(Coordinate-based change listings)
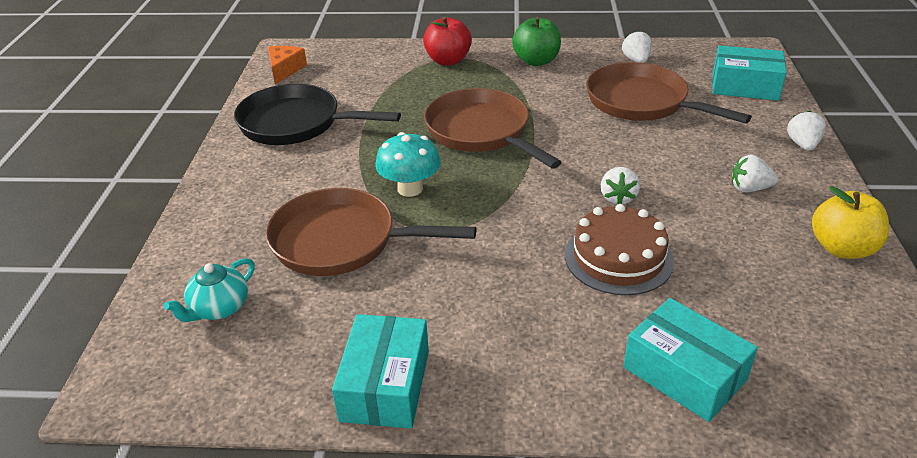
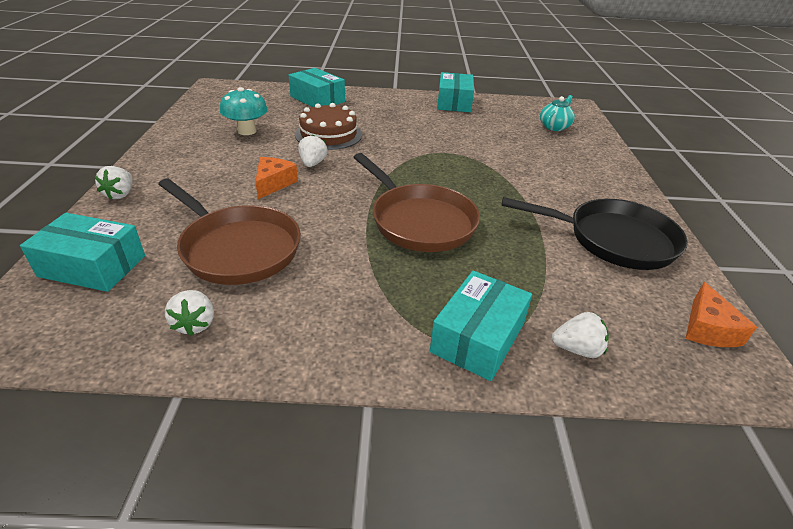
camera: 175 degrees right, 0 degrees up
brown pan [265,188,476,276] -> none
turquoise mushroom [375,132,441,197] -> turquoise mushroom moved to [220,87,268,135]
red apple [423,16,472,65] -> turquoise box [430,271,532,381]
green apple [512,17,561,66] -> none
white strawberry [732,154,778,193] -> white strawberry moved to [552,312,609,358]
yellow apple [812,186,889,259] -> none
none -> orange cheese [255,157,298,199]

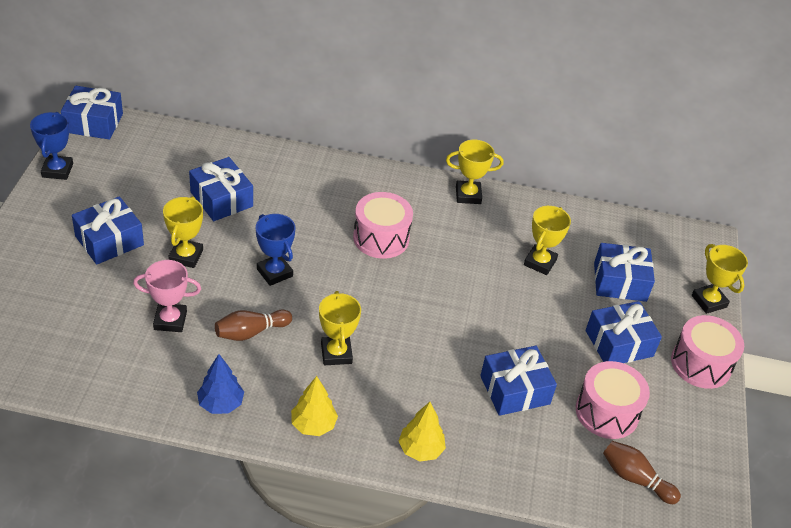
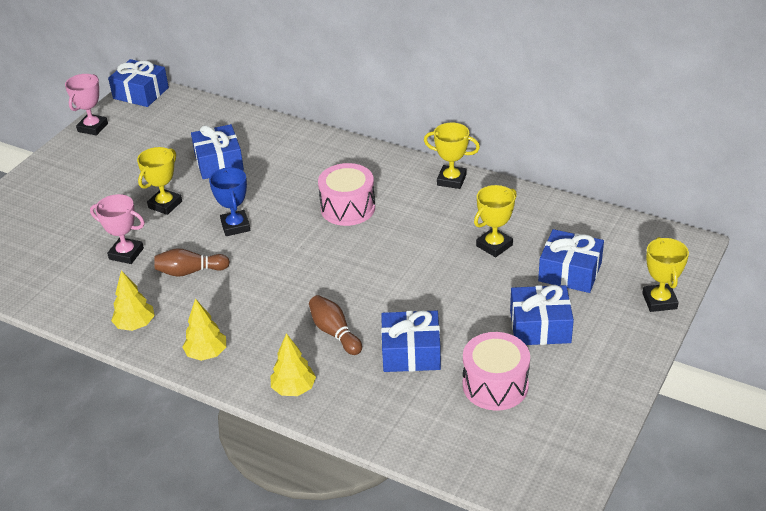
camera: 25 degrees right, 5 degrees down
blue trophy [30,112,73,180] -> pink trophy [65,74,108,136]
blue gift [72,196,144,265] -> none
blue tree [197,354,244,414] -> yellow tree [111,270,155,331]
yellow trophy [319,291,361,365] -> none
brown bowling pin [603,441,681,504] -> brown bowling pin moved to [309,295,362,355]
pink drum [671,315,744,389] -> none

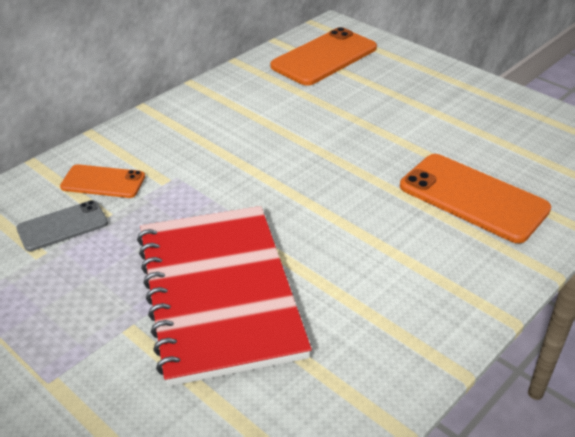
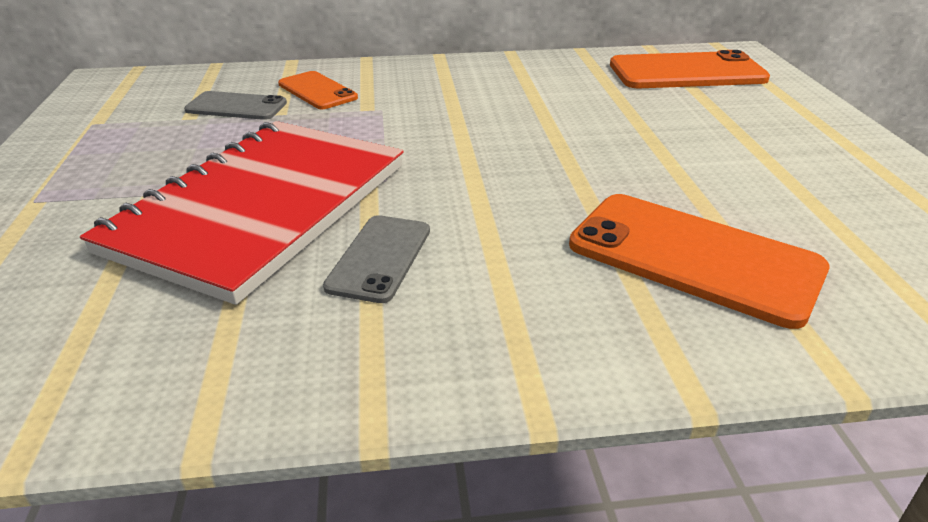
camera: 40 degrees right, 5 degrees down
orange phone [400,154,551,243] -> orange phone turned 45 degrees counterclockwise [569,194,830,329]
none -> grey phone [323,215,430,303]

* EXERCISE OBJECTIVE *
All lines from the start of the entries above through the line containing "blue gift [72,196,144,265] -> none" must be transcribed exactly, both ends included, and no picture may be copied.

* ANSWER TO THIS TASK *
camera: 175 degrees right, 0 degrees up
brown pan [265,188,476,276] -> none
turquoise mushroom [375,132,441,197] -> turquoise mushroom moved to [220,87,268,135]
red apple [423,16,472,65] -> turquoise box [430,271,532,381]
green apple [512,17,561,66] -> none
white strawberry [732,154,778,193] -> white strawberry moved to [552,312,609,358]
yellow apple [812,186,889,259] -> none
none -> orange cheese [255,157,298,199]

camera: 25 degrees right, 5 degrees down
blue trophy [30,112,73,180] -> pink trophy [65,74,108,136]
blue gift [72,196,144,265] -> none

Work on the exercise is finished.